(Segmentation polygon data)
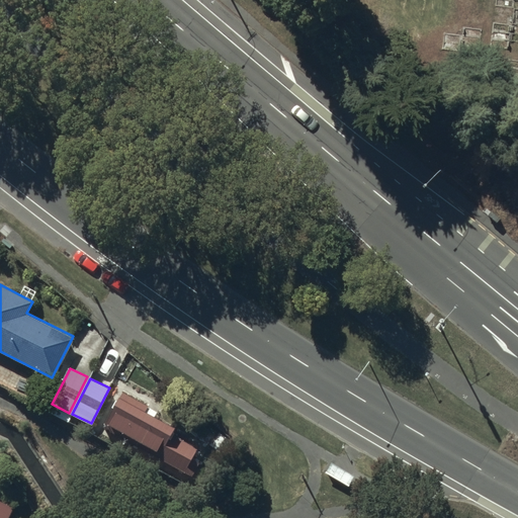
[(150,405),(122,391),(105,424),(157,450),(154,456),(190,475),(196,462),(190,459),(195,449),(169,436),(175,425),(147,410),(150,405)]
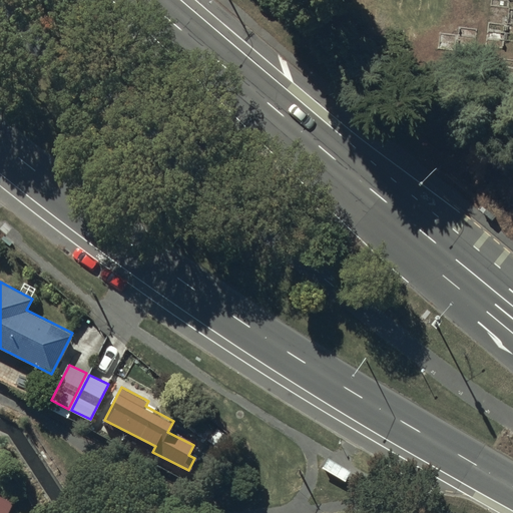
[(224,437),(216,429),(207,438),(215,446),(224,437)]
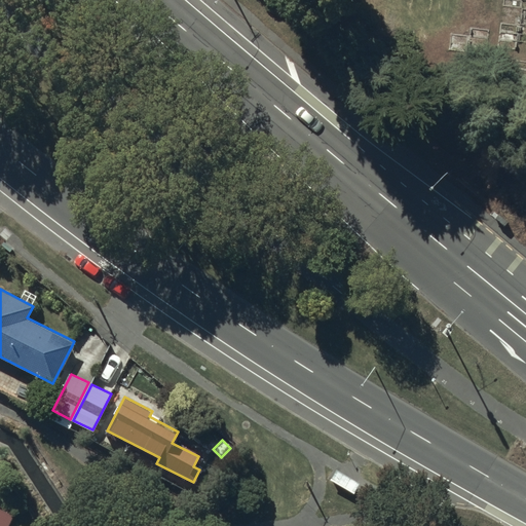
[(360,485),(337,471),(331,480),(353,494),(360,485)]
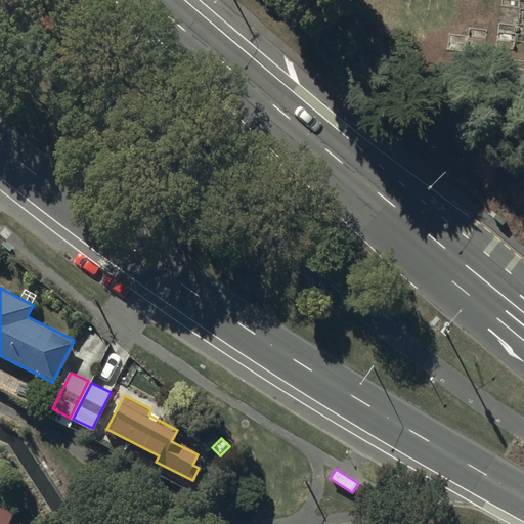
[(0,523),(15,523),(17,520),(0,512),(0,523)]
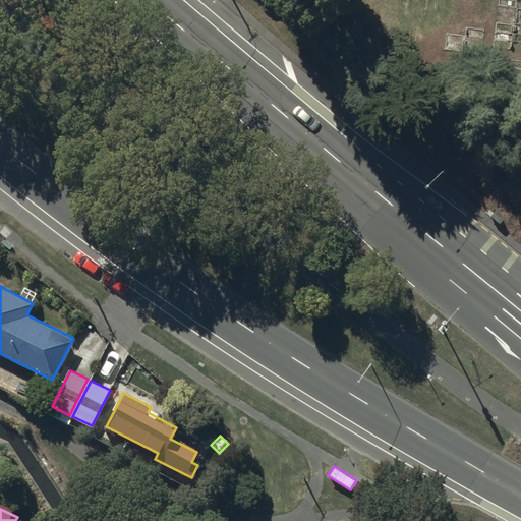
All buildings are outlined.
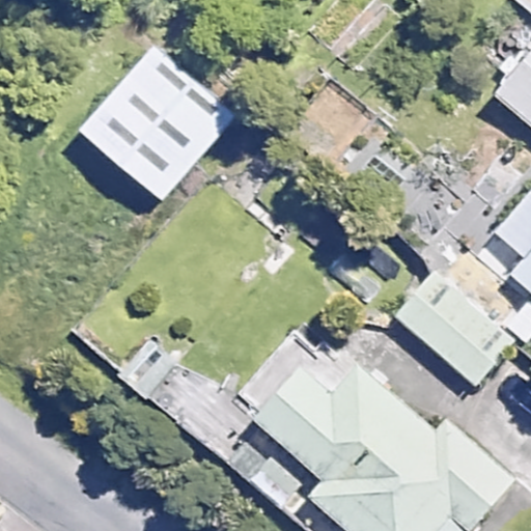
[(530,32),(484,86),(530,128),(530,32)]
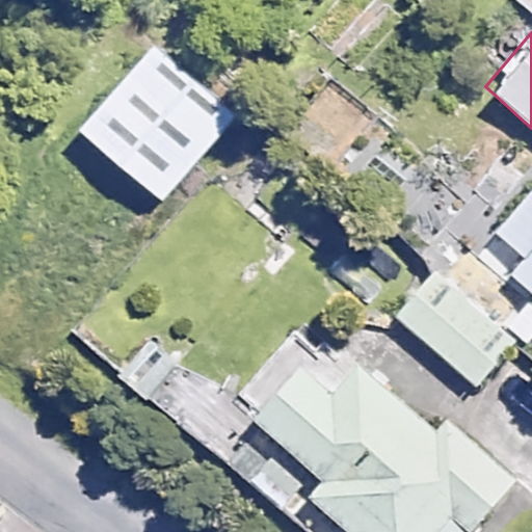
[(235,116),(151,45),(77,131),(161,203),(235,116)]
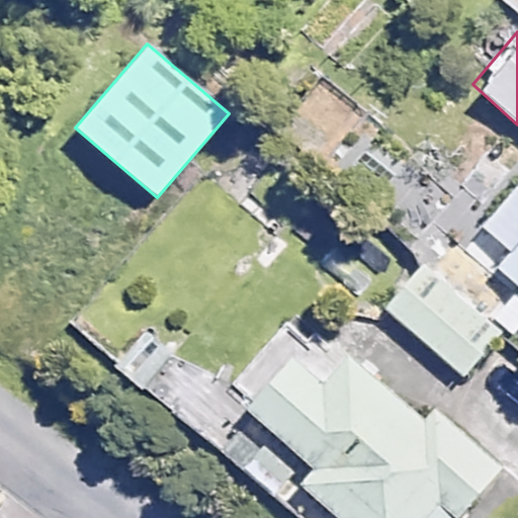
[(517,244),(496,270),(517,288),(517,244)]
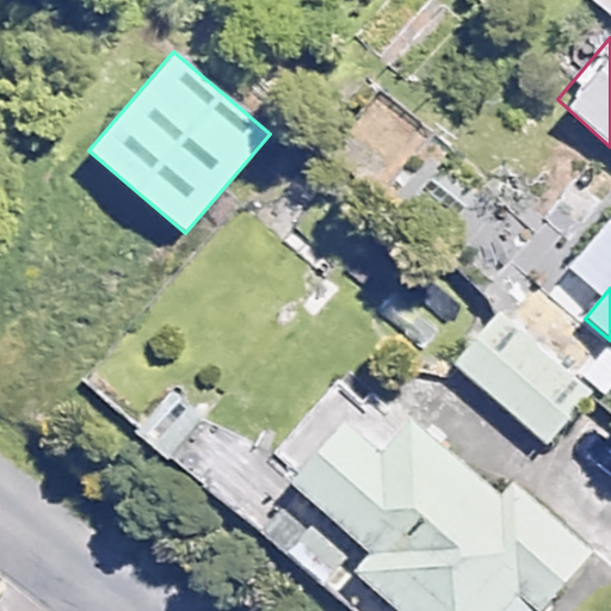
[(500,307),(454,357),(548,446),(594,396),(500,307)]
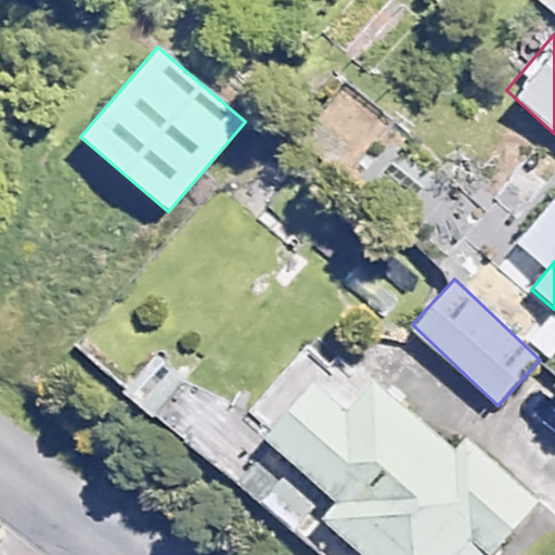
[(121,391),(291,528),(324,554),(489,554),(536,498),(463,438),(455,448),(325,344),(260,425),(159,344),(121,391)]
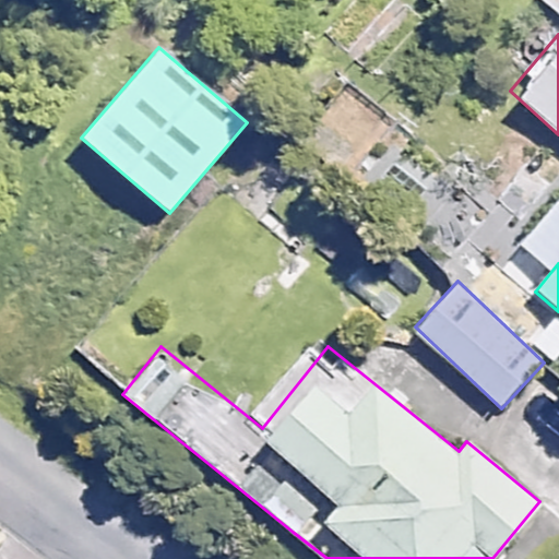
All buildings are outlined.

• **Task requirements**: A word-for-word copy is needed of the lines from the line with "[(224,437),(216,429),(207,438),(215,446),(224,437)]" through the last line of the entries above, with both ends kept and the pictures dropped.

• **Result below**:
[(224,437),(216,429),(207,438),(215,446),(224,437)]
[(360,485),(337,471),(331,480),(353,494),(360,485)]
[(0,523),(15,523),(17,520),(0,512),(0,523)]
All buildings are outlined.
[(530,32),(484,86),(530,128),(530,32)]
[(235,116),(151,45),(77,131),(161,203),(235,116)]
[(517,244),(496,270),(517,288),(517,244)]
[(500,307),(454,357),(548,446),(594,396),(500,307)]
[(121,391),(291,528),(324,554),(489,554),(536,498),(463,438),(455,448),(325,344),(260,425),(159,344),(121,391)]
All buildings are outlined.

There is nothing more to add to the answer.